:: Assignment ::
Give again, word for word, each line below starting at the one that contains "R10: 820 (LD, LED) -> 470 (LD, LED)" and ending at the one that contains "R8: 11k (BTN, EXT) -> 560 (BTN, EXT)".

Data excerpts:
- - -
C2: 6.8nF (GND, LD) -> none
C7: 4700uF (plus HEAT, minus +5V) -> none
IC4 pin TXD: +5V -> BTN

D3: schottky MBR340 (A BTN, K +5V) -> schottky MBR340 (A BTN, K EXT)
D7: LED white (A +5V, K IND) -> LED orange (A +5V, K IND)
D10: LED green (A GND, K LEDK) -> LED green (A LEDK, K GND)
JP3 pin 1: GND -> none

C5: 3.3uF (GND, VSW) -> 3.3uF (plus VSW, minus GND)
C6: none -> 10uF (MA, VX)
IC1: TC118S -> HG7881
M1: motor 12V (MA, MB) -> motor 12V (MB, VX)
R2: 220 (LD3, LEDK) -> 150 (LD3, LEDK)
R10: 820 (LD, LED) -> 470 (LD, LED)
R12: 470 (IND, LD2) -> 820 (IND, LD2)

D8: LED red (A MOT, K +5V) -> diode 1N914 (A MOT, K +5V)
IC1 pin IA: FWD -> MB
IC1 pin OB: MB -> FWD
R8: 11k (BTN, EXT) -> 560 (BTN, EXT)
- - -
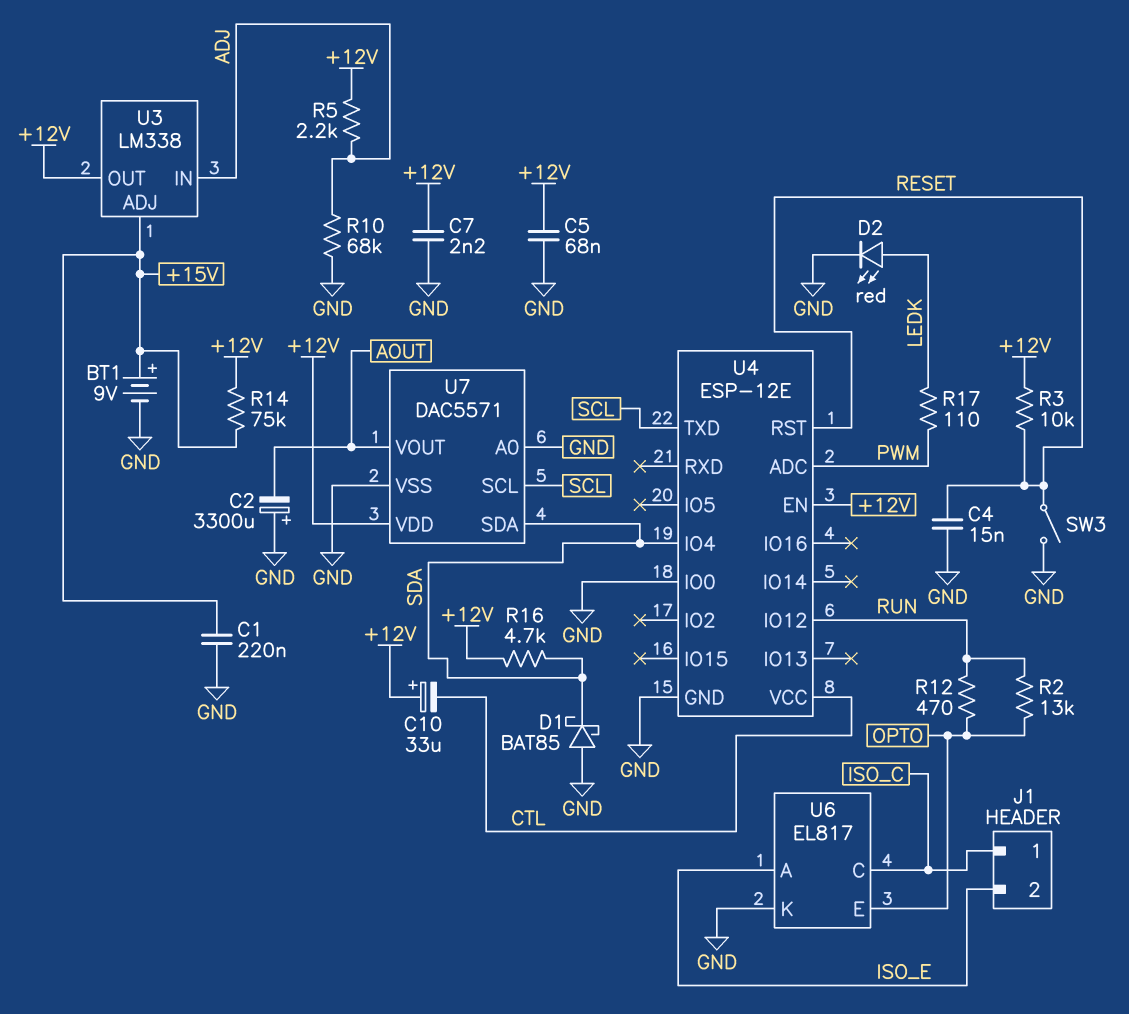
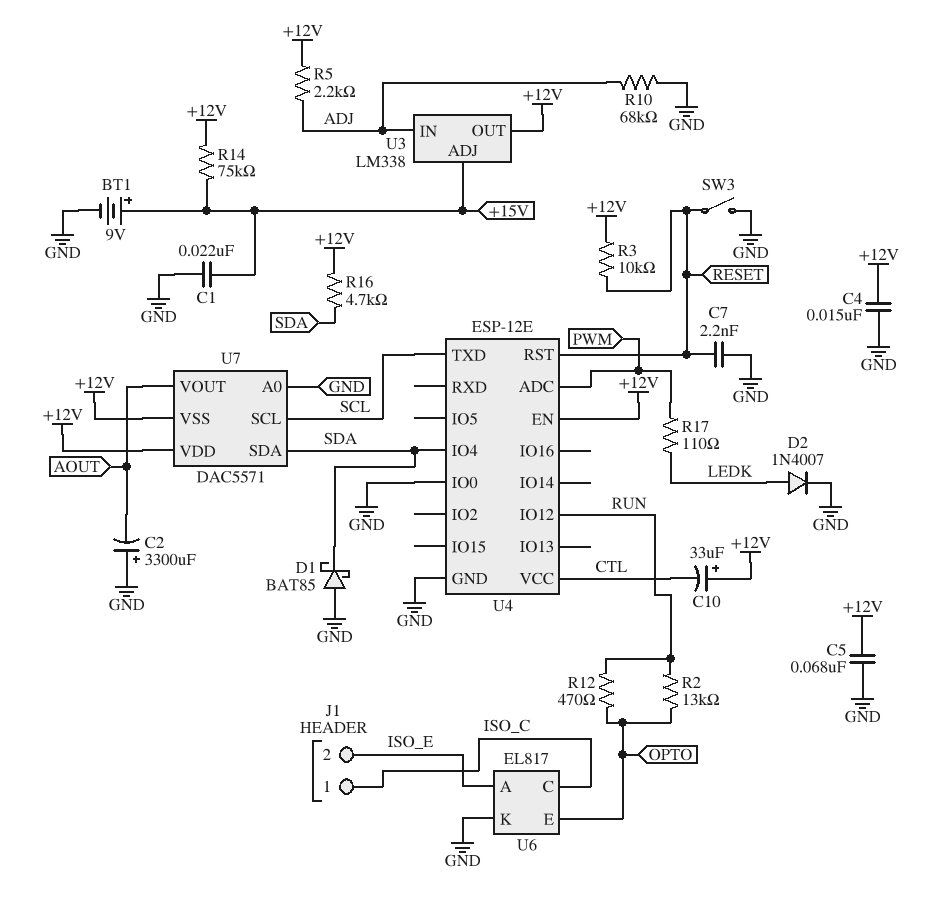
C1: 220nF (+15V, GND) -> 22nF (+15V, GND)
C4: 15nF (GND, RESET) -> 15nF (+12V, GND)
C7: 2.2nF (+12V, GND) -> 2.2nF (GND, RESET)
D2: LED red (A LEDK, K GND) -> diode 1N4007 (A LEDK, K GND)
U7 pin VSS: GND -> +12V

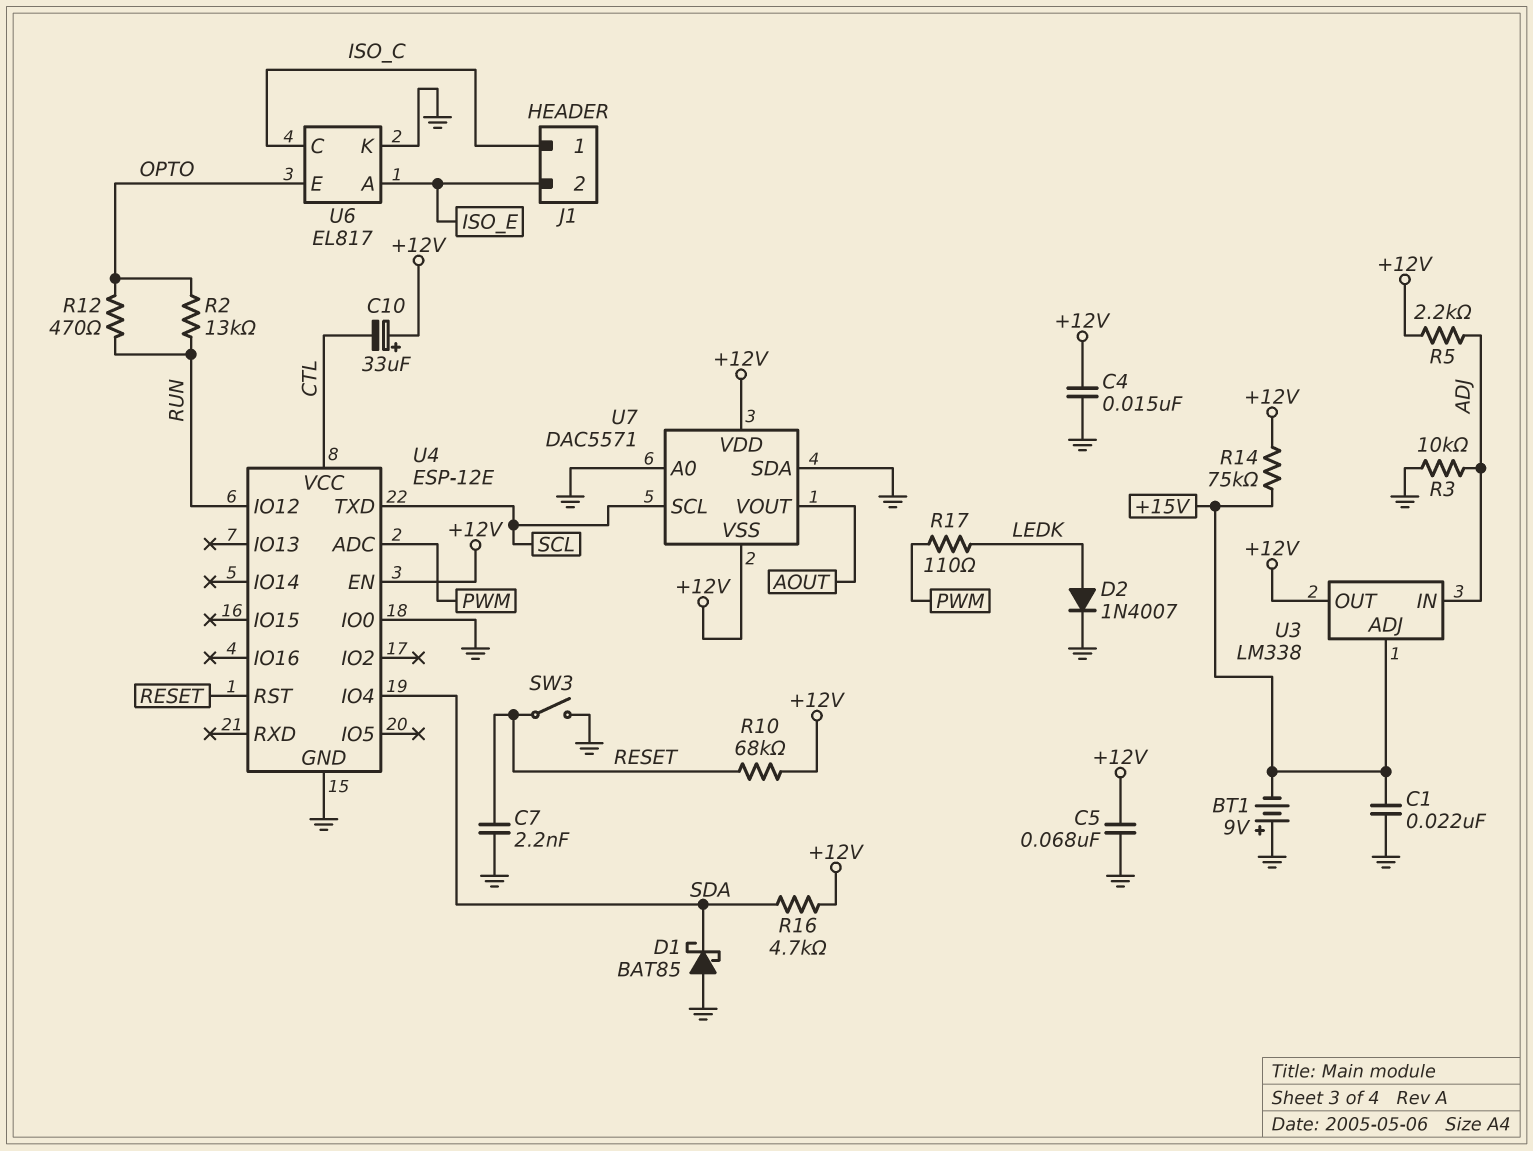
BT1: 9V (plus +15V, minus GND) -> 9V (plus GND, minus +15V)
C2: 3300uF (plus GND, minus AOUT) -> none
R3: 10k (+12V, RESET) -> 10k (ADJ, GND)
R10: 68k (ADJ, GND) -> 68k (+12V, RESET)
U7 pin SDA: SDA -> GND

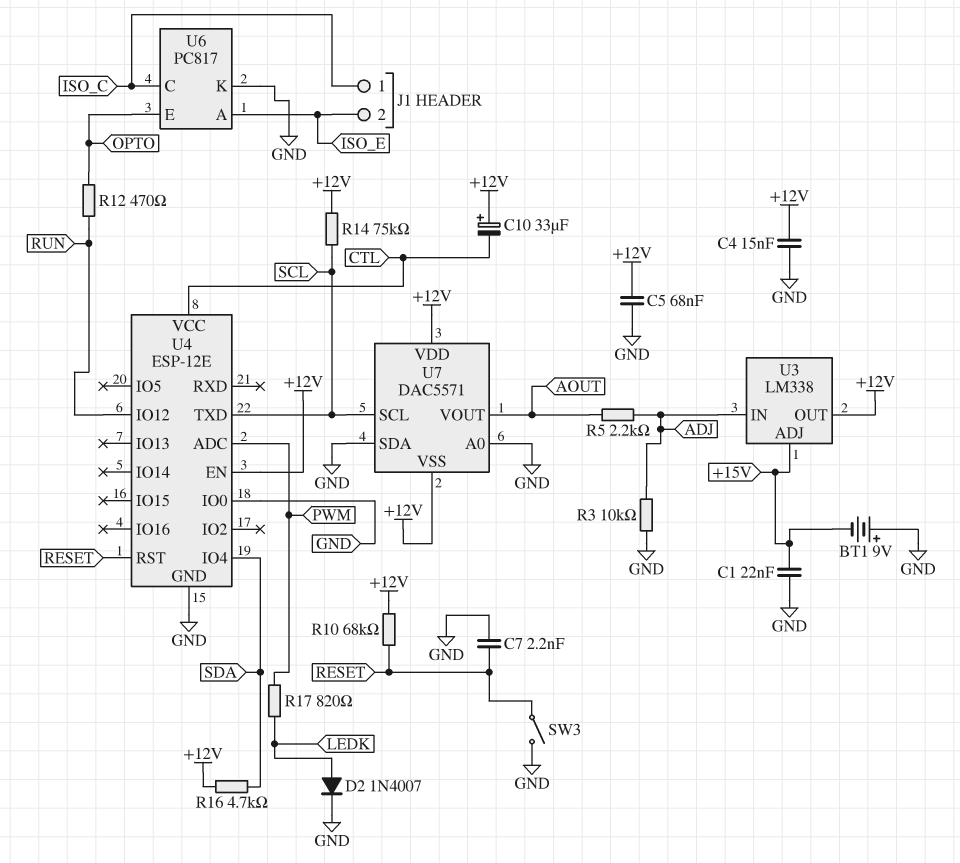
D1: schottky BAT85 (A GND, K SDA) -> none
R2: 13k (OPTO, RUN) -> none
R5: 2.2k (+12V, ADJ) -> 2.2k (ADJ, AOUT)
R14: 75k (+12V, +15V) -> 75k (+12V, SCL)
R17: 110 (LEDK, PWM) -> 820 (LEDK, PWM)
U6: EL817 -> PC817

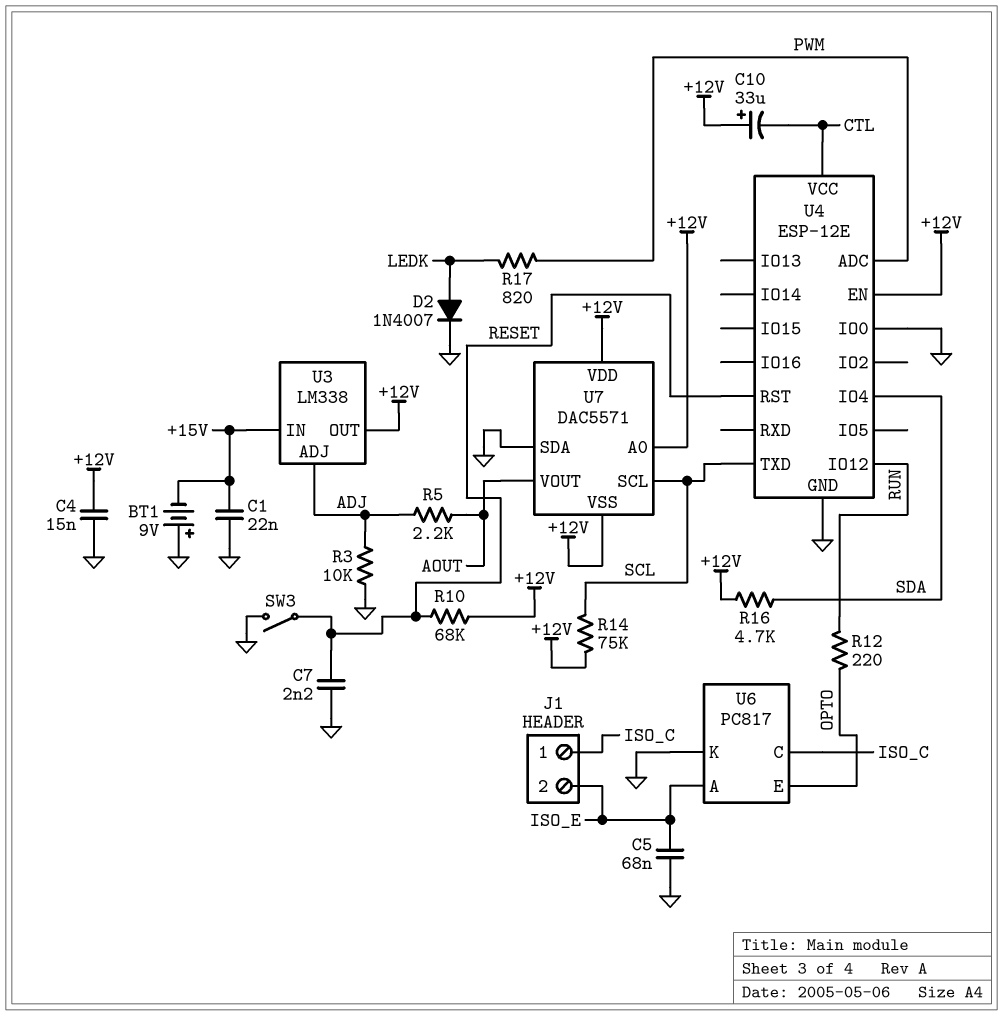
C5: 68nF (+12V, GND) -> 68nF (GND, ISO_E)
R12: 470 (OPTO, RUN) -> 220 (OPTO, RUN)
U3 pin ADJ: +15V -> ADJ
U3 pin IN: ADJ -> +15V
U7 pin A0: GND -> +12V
- - -
:: Task answer ::
R10: 820 (LD, LED) -> 470 (LD, LED)
R12: 470 (IND, LD2) -> 820 (IND, LD2)

D8: LED red (A MOT, K +5V) -> diode 1N914 (A MOT, K +5V)
IC1 pin IA: FWD -> MB
IC1 pin OB: MB -> FWD
R8: 11k (BTN, EXT) -> 560 (BTN, EXT)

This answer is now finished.